╭─ Input records

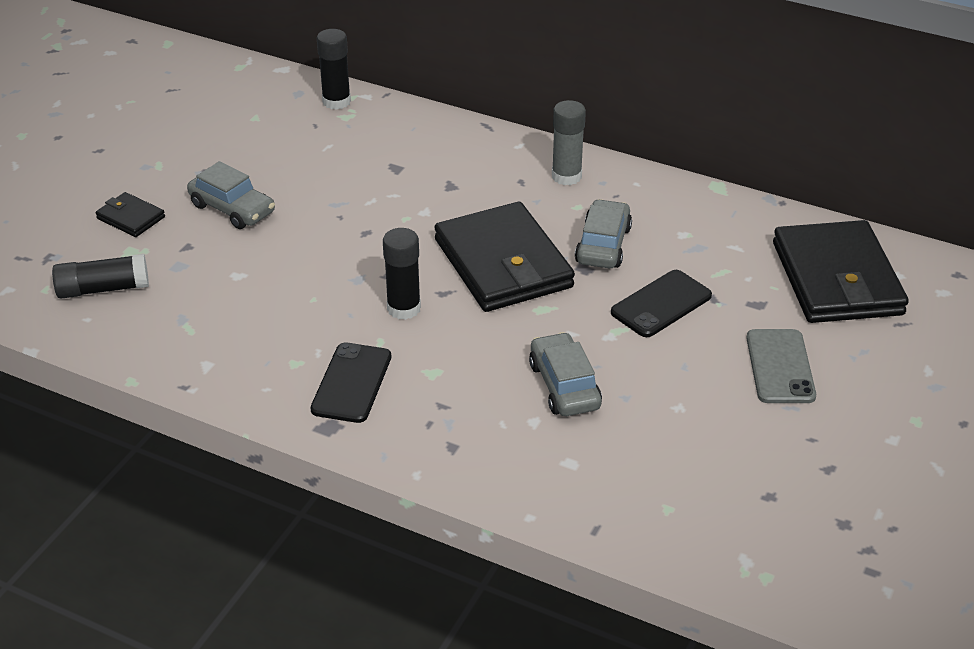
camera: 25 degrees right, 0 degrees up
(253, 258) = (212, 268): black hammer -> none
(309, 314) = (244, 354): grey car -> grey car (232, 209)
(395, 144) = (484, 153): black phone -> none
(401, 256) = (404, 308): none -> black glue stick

╰─
╭─ Input records

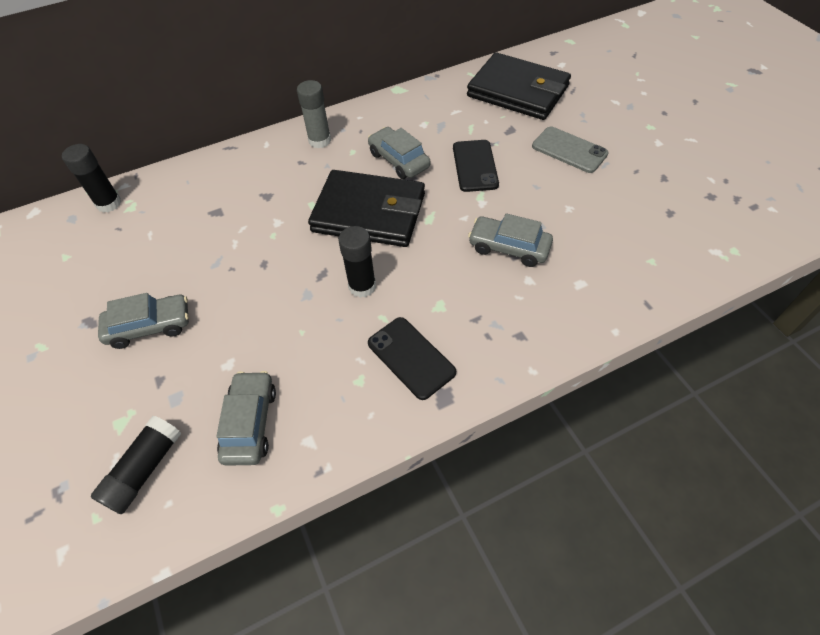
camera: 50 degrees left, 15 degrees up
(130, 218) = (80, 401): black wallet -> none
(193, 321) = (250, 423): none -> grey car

╰─
╭─ Input records

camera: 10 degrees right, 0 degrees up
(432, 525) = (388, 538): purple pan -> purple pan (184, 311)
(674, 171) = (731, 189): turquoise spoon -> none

╰─

__Exercise brief__: Quote the listing above, but only from the line that shows "(253, 258) = (212, 268): black hammer -> none" through the line that shows "(401, 256) = (404, 308): none".

__Problem solution__:
(253, 258) = (212, 268): black hammer -> none
(309, 314) = (244, 354): grey car -> grey car (232, 209)
(395, 144) = (484, 153): black phone -> none
(401, 256) = (404, 308): none -> black glue stick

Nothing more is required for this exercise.